▶ [Instructions to follow]:
Count every line that includes the string "grey" in the entries that follow. Nothing besides the number is needed.

▶ [Supplied records]:
>>>
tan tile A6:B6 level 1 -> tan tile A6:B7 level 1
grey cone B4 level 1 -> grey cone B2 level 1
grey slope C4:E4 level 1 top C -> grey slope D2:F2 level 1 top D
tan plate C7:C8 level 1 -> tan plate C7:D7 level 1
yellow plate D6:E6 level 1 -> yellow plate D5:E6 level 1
<<<
>>>
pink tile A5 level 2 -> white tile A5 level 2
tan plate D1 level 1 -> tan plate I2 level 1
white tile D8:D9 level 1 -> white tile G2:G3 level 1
<<<
▶ [Solved problem]:
2